» What you will do: The records below hold a stretch from the line with "SOIL2 pin AO: GP28 -> GP17" through the line with "TOF1 pin XSHUT: GP5 -> GP26"; return exactly those lines, ends included, and nothing more.

Data shown Start Marker

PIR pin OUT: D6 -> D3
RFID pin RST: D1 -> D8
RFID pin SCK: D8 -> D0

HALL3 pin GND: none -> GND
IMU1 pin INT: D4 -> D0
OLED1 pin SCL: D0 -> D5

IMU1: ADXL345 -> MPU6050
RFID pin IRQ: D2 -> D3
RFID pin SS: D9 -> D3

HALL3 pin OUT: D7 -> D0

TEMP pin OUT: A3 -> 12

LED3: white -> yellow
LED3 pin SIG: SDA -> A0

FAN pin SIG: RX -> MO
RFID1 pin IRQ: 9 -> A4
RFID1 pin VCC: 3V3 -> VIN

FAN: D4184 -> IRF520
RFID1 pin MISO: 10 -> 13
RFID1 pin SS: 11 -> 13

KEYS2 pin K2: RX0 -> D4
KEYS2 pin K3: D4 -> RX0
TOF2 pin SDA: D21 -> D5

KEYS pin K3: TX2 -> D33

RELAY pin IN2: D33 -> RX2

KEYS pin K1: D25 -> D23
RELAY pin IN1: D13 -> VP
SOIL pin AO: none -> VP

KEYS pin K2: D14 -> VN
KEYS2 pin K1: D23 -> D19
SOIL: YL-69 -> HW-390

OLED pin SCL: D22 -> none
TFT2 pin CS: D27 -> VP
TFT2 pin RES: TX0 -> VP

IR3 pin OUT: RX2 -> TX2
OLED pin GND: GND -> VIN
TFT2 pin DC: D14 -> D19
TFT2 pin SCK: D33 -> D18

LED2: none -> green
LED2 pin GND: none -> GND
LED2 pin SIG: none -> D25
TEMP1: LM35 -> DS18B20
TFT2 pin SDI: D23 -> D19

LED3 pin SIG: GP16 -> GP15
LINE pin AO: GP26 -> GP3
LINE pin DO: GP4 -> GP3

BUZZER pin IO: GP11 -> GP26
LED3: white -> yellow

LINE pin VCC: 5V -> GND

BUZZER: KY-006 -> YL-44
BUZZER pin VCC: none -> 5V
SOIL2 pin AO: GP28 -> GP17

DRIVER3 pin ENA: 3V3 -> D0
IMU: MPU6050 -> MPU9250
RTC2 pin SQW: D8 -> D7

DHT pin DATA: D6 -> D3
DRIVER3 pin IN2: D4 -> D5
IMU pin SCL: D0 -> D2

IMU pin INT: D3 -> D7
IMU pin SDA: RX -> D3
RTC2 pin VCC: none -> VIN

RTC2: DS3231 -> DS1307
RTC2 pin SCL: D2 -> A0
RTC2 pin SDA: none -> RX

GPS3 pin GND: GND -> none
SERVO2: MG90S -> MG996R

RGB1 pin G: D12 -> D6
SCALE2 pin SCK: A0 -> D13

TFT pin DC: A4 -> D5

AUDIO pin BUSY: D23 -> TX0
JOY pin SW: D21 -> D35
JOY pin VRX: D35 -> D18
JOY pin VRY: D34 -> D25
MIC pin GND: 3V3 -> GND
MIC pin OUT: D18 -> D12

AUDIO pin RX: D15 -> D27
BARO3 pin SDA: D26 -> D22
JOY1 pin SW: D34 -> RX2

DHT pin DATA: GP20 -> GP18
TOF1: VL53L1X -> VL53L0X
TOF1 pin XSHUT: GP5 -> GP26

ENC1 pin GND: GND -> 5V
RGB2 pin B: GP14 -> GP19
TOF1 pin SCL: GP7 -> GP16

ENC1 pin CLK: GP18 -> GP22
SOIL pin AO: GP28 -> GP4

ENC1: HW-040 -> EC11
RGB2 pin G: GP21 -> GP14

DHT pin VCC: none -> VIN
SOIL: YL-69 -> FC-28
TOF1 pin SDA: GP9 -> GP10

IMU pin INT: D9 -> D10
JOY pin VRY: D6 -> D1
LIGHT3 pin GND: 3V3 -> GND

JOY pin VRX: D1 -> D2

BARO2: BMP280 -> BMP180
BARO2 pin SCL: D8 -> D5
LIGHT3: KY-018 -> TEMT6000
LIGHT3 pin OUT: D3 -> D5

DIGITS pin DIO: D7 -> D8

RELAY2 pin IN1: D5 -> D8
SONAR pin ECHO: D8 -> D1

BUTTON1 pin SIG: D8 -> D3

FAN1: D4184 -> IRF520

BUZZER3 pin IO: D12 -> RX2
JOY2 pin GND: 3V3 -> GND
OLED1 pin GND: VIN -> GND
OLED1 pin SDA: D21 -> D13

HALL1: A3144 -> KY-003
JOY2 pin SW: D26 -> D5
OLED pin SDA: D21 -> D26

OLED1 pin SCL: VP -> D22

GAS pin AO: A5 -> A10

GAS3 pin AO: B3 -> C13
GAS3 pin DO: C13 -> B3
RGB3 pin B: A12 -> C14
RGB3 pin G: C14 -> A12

Data shown End Marker

» Task solution:
SOIL2 pin AO: GP28 -> GP17

DRIVER3 pin ENA: 3V3 -> D0
IMU: MPU6050 -> MPU9250
RTC2 pin SQW: D8 -> D7

DHT pin DATA: D6 -> D3
DRIVER3 pin IN2: D4 -> D5
IMU pin SCL: D0 -> D2

IMU pin INT: D3 -> D7
IMU pin SDA: RX -> D3
RTC2 pin VCC: none -> VIN

RTC2: DS3231 -> DS1307
RTC2 pin SCL: D2 -> A0
RTC2 pin SDA: none -> RX

GPS3 pin GND: GND -> none
SERVO2: MG90S -> MG996R

RGB1 pin G: D12 -> D6
SCALE2 pin SCK: A0 -> D13

TFT pin DC: A4 -> D5

AUDIO pin BUSY: D23 -> TX0
JOY pin SW: D21 -> D35
JOY pin VRX: D35 -> D18
JOY pin VRY: D34 -> D25
MIC pin GND: 3V3 -> GND
MIC pin OUT: D18 -> D12

AUDIO pin RX: D15 -> D27
BARO3 pin SDA: D26 -> D22
JOY1 pin SW: D34 -> RX2

DHT pin DATA: GP20 -> GP18
TOF1: VL53L1X -> VL53L0X
TOF1 pin XSHUT: GP5 -> GP26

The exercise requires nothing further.